*** MATERIAL TO PROCESS Section Begins ***

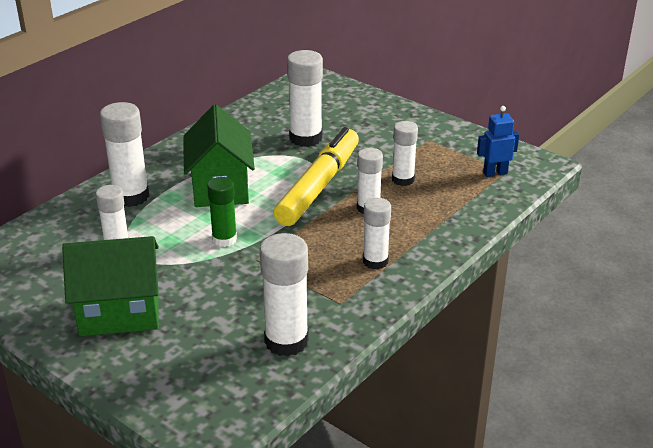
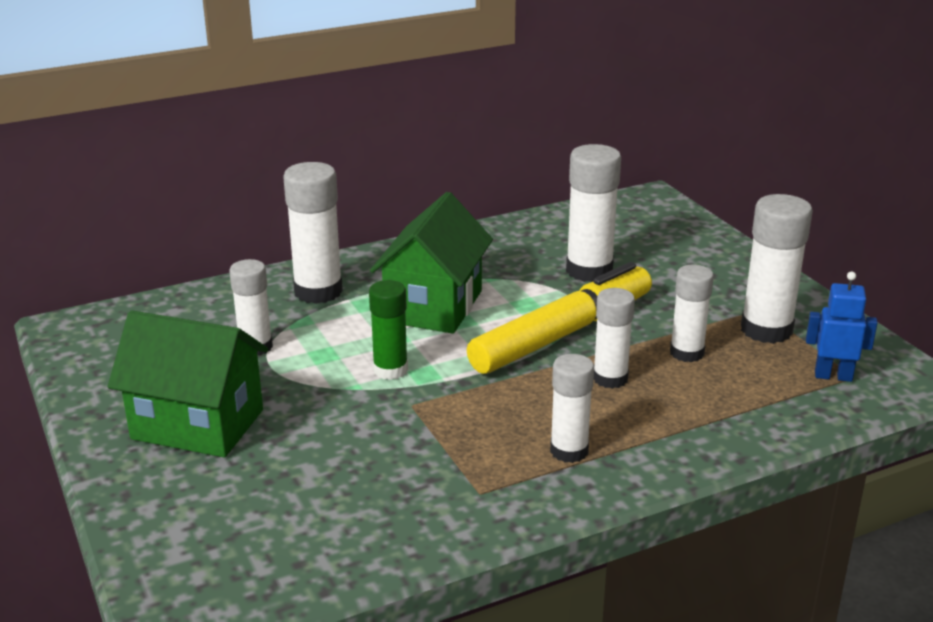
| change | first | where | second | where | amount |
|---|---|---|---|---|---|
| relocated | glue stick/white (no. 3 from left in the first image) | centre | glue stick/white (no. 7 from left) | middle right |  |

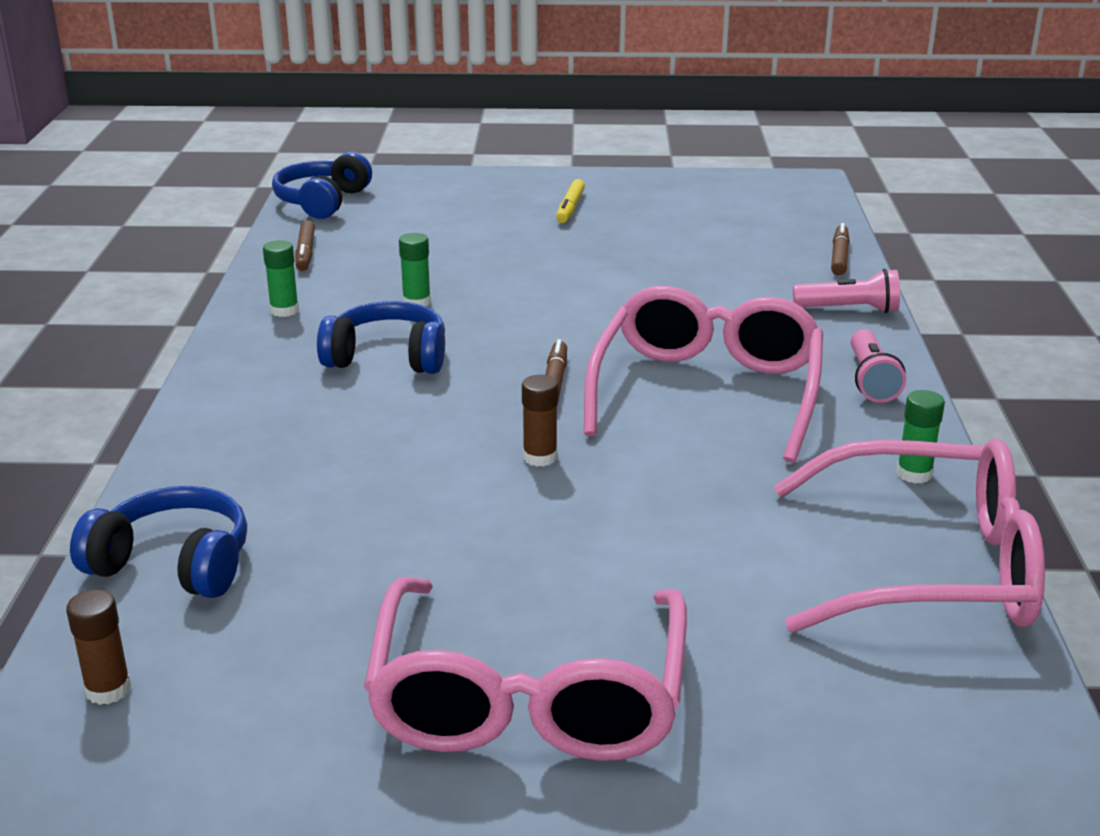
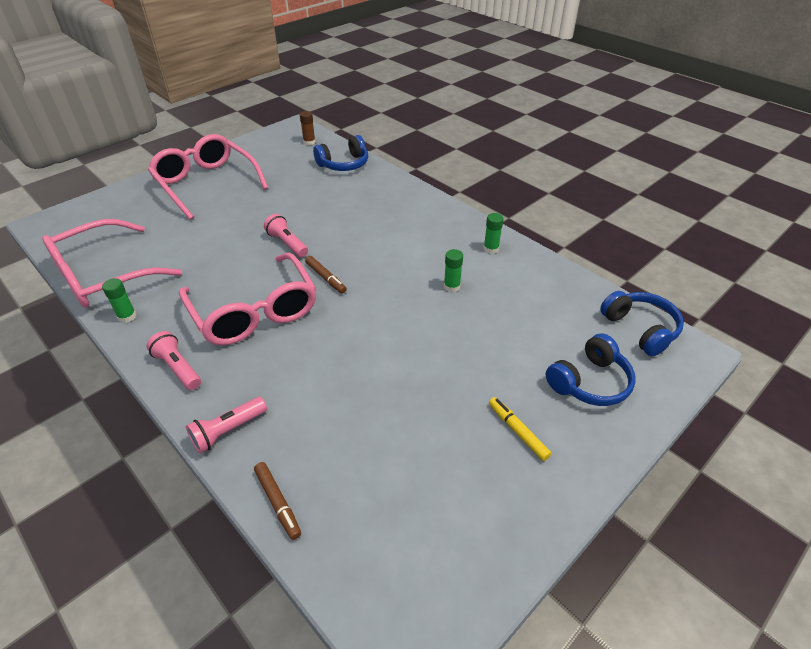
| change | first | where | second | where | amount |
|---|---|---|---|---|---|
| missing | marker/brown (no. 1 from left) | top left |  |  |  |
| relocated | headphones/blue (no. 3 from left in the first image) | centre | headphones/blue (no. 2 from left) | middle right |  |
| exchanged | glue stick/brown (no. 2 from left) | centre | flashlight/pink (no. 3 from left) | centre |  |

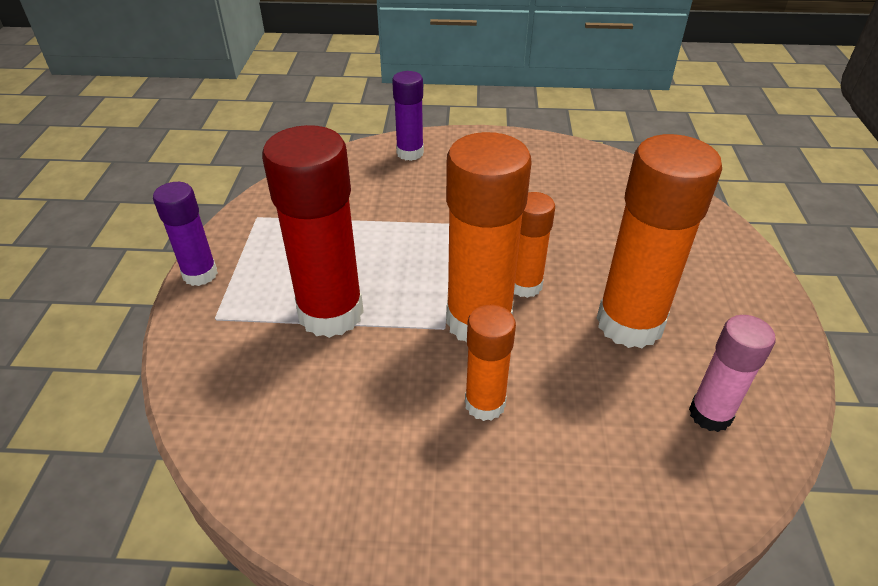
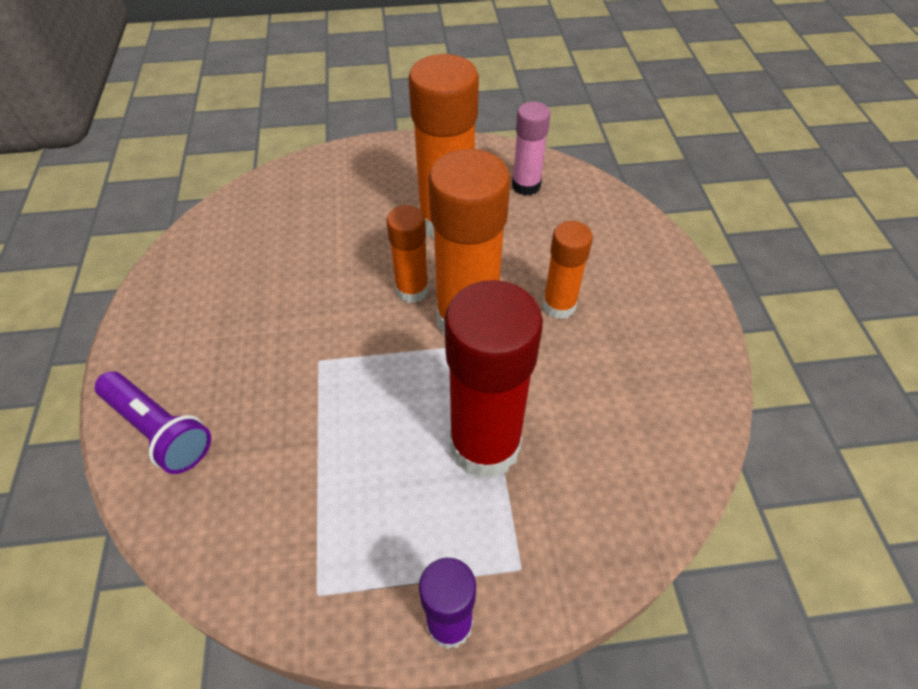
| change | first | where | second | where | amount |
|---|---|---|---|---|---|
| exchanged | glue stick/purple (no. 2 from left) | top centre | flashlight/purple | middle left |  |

*** MATERIAL TO PROCESS Section Ends ***

* **YOUR GOAL**
Write out all the material verbatim, images excluded.

* **TASK OUTPUT**
| change | first | where | second | where | amount |
|---|---|---|---|---|---|
| relocated | glue stick/white (no. 3 from left in the first image) | centre | glue stick/white (no. 7 from left) | middle right |  |

| change | first | where | second | where | amount |
|---|---|---|---|---|---|
| missing | marker/brown (no. 1 from left) | top left |  |  |  |
| relocated | headphones/blue (no. 3 from left in the first image) | centre | headphones/blue (no. 2 from left) | middle right |  |
| exchanged | glue stick/brown (no. 2 from left) | centre | flashlight/pink (no. 3 from left) | centre |  |

| change | first | where | second | where | amount |
|---|---|---|---|---|---|
| exchanged | glue stick/purple (no. 2 from left) | top centre | flashlight/purple | middle left |  |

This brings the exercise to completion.